Collection entries:

--- START ---

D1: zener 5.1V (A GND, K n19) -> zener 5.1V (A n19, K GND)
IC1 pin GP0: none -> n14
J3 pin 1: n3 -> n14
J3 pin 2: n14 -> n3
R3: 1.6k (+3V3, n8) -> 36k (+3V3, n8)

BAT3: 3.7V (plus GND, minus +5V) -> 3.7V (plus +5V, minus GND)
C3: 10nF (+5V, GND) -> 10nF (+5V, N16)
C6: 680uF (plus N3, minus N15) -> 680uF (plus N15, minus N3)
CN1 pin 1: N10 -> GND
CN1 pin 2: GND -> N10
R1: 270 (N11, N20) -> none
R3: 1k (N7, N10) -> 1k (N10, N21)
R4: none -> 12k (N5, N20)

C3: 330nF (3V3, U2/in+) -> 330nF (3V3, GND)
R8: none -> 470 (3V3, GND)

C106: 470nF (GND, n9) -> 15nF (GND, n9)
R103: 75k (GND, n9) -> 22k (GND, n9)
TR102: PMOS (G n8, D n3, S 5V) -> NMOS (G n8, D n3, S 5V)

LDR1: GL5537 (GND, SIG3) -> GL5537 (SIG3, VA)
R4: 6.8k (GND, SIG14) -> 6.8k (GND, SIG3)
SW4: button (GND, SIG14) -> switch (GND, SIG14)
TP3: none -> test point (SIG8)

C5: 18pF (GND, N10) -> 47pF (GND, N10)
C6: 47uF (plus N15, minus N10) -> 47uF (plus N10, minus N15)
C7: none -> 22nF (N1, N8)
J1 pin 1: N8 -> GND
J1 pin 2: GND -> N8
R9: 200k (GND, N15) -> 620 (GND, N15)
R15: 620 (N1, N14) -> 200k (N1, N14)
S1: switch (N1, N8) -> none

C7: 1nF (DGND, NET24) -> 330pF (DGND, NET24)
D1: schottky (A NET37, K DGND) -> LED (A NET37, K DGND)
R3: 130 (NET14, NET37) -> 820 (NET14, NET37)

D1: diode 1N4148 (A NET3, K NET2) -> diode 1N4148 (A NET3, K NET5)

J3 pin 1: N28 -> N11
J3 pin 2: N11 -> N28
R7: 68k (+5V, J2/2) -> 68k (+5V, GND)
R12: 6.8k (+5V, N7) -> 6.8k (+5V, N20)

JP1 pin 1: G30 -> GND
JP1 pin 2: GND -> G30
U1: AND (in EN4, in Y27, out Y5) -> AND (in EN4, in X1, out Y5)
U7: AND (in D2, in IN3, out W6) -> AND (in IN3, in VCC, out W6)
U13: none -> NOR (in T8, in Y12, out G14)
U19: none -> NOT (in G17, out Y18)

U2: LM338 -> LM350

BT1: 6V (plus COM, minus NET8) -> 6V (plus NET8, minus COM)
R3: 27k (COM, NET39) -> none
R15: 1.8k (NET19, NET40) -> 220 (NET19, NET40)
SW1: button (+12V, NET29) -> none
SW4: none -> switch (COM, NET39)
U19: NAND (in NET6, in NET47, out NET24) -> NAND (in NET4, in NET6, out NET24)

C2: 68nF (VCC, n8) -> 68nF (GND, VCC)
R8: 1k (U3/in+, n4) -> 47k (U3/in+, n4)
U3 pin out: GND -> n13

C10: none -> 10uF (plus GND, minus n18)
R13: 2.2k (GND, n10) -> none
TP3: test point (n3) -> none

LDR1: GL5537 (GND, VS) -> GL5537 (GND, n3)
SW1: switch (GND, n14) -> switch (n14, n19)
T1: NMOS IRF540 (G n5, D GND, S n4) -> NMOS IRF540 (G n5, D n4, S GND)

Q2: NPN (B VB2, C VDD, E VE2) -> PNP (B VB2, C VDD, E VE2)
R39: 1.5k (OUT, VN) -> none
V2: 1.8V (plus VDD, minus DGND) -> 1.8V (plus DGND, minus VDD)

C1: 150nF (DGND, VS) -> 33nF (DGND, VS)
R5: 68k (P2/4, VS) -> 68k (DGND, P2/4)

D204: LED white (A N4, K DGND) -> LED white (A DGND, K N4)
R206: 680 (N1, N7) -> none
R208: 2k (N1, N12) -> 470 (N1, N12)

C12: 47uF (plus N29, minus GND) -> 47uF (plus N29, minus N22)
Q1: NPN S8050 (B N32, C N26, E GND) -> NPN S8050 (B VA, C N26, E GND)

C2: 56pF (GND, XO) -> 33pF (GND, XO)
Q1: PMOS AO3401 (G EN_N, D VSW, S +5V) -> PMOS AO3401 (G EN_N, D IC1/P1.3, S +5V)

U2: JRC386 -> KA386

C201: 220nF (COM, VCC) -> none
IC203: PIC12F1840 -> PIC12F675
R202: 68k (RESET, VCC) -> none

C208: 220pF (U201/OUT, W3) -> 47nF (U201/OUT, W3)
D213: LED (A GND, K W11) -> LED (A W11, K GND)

--- END ---

WHAT IS BEING ASKED: Give back the records above exactly, limited to the lines between the one holding "R13: 2.2k (GND, n10) -> none" and the one holding "IC203: PIC12F1840 -> PIC12F675", inclusive.

EXERCISE SOLUTION:
R13: 2.2k (GND, n10) -> none
TP3: test point (n3) -> none

LDR1: GL5537 (GND, VS) -> GL5537 (GND, n3)
SW1: switch (GND, n14) -> switch (n14, n19)
T1: NMOS IRF540 (G n5, D GND, S n4) -> NMOS IRF540 (G n5, D n4, S GND)

Q2: NPN (B VB2, C VDD, E VE2) -> PNP (B VB2, C VDD, E VE2)
R39: 1.5k (OUT, VN) -> none
V2: 1.8V (plus VDD, minus DGND) -> 1.8V (plus DGND, minus VDD)

C1: 150nF (DGND, VS) -> 33nF (DGND, VS)
R5: 68k (P2/4, VS) -> 68k (DGND, P2/4)

D204: LED white (A N4, K DGND) -> LED white (A DGND, K N4)
R206: 680 (N1, N7) -> none
R208: 2k (N1, N12) -> 470 (N1, N12)

C12: 47uF (plus N29, minus GND) -> 47uF (plus N29, minus N22)
Q1: NPN S8050 (B N32, C N26, E GND) -> NPN S8050 (B VA, C N26, E GND)

C2: 56pF (GND, XO) -> 33pF (GND, XO)
Q1: PMOS AO3401 (G EN_N, D VSW, S +5V) -> PMOS AO3401 (G EN_N, D IC1/P1.3, S +5V)

U2: JRC386 -> KA386

C201: 220nF (COM, VCC) -> none
IC203: PIC12F1840 -> PIC12F675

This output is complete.